> **Given records**:
################
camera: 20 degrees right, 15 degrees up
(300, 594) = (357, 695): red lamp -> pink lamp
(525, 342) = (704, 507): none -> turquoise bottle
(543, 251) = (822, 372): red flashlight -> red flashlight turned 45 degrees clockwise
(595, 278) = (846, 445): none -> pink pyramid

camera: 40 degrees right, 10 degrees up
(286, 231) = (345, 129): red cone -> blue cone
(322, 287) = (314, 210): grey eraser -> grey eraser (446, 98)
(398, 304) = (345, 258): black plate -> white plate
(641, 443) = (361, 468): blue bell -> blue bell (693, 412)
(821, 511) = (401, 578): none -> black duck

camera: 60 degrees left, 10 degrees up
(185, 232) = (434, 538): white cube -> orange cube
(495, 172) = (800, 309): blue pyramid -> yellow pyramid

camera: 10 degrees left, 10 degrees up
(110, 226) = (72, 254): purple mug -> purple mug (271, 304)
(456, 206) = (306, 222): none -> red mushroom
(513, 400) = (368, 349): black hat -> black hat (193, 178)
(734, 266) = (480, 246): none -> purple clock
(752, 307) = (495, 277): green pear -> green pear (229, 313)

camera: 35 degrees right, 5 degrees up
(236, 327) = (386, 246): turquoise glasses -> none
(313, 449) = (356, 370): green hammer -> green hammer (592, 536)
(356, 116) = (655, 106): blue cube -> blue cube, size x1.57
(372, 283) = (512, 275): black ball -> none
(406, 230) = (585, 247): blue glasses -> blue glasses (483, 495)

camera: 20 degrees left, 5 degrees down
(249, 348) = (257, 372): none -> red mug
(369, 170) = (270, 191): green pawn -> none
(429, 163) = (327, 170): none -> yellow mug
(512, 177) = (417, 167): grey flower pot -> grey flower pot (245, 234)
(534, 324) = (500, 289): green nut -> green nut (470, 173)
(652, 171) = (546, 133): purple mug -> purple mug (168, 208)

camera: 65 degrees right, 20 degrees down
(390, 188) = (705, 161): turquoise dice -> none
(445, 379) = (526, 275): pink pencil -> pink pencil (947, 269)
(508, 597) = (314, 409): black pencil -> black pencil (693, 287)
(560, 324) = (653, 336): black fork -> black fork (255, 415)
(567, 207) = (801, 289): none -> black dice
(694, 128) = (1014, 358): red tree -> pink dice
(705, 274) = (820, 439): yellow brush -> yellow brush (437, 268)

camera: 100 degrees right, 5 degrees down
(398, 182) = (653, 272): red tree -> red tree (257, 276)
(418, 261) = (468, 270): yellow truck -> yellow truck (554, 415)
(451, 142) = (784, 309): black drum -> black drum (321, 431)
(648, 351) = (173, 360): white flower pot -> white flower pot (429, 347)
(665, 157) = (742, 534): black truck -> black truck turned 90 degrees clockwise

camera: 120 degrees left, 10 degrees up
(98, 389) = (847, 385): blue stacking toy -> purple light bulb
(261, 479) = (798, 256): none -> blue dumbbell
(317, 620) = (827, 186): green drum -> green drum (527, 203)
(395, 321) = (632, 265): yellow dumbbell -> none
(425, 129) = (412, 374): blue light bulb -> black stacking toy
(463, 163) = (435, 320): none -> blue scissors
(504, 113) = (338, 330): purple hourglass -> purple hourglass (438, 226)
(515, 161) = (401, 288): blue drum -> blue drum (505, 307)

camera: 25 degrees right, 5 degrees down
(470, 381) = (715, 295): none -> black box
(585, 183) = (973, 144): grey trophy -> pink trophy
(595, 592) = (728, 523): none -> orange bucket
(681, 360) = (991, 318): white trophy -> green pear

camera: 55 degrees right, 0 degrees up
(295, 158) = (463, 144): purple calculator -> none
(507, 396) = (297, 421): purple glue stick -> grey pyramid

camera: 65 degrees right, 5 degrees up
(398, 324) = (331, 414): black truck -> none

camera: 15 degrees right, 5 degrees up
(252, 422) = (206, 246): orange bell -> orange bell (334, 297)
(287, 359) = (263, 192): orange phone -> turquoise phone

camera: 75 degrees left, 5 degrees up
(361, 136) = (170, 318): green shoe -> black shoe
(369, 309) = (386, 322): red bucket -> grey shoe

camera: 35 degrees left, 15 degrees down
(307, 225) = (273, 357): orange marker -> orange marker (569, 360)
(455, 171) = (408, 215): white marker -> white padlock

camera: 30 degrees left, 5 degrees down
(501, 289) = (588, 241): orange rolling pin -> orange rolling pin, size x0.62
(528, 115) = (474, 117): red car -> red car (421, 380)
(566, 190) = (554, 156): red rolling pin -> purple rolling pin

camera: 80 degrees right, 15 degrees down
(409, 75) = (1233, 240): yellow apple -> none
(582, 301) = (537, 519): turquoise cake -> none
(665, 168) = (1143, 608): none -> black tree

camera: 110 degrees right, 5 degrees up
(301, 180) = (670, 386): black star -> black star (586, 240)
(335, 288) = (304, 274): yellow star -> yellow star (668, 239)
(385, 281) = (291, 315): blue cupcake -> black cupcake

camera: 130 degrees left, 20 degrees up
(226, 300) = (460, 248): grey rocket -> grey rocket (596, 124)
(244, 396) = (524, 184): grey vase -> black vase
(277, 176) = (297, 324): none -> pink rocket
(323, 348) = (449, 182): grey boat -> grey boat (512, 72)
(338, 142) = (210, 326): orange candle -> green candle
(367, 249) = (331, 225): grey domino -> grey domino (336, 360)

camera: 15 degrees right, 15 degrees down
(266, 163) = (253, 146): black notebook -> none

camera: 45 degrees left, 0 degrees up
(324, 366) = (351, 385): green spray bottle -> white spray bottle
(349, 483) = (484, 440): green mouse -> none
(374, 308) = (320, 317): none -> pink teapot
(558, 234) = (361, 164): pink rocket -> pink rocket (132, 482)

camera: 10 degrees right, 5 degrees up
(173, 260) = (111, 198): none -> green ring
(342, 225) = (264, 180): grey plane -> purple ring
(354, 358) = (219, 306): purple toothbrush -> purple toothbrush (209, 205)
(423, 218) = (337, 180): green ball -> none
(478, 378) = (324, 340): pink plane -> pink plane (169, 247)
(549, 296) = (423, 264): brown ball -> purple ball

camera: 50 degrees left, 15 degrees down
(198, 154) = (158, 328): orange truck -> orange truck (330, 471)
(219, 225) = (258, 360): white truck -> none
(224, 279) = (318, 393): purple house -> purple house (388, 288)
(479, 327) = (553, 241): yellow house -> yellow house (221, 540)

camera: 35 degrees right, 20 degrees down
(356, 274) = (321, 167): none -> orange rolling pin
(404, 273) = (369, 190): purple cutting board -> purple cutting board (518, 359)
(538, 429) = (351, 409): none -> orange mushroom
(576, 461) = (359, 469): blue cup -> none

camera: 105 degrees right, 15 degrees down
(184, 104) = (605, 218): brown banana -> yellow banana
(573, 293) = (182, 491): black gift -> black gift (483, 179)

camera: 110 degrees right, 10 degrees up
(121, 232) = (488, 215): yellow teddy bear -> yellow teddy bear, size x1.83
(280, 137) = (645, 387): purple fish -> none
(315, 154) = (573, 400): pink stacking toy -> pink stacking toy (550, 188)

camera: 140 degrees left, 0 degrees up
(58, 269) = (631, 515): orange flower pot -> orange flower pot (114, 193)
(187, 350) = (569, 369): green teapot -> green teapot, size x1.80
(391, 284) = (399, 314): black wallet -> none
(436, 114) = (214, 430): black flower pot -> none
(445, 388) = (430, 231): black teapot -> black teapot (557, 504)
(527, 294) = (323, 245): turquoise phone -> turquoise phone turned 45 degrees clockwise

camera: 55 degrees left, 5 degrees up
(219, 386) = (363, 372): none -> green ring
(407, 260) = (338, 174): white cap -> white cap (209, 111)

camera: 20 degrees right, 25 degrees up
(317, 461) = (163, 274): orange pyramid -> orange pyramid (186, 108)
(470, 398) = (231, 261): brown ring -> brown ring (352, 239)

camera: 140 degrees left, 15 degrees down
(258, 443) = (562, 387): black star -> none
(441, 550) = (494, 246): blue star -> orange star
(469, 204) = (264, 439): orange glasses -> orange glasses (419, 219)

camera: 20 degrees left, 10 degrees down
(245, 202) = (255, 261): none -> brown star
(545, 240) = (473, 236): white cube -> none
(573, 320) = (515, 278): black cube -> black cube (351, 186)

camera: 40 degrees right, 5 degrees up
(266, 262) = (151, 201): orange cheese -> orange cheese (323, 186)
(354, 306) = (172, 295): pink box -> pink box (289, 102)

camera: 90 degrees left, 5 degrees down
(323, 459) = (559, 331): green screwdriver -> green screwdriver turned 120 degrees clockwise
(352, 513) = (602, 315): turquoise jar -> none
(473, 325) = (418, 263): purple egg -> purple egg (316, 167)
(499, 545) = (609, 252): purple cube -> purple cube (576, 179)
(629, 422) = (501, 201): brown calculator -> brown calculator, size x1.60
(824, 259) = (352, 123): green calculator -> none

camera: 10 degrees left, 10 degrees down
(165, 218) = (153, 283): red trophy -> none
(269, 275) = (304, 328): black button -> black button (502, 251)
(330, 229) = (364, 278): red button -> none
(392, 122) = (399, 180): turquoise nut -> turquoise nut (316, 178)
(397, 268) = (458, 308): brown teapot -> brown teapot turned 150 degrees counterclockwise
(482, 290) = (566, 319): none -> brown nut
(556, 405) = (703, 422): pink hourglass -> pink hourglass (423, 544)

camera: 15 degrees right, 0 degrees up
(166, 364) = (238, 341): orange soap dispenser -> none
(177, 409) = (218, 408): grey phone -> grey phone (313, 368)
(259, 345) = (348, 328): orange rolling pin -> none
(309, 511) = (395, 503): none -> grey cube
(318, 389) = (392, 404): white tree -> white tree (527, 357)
################
> **Task requirements**:
From the data above, reproduce word for word the lines running from the line with "(317, 620) = (827, 186): green" to the line with "(515, 161) = (401, 288): blue", ends included.

> **Solution for this problem**:
(317, 620) = (827, 186): green drum -> green drum (527, 203)
(395, 321) = (632, 265): yellow dumbbell -> none
(425, 129) = (412, 374): blue light bulb -> black stacking toy
(463, 163) = (435, 320): none -> blue scissors
(504, 113) = (338, 330): purple hourglass -> purple hourglass (438, 226)
(515, 161) = (401, 288): blue drum -> blue drum (505, 307)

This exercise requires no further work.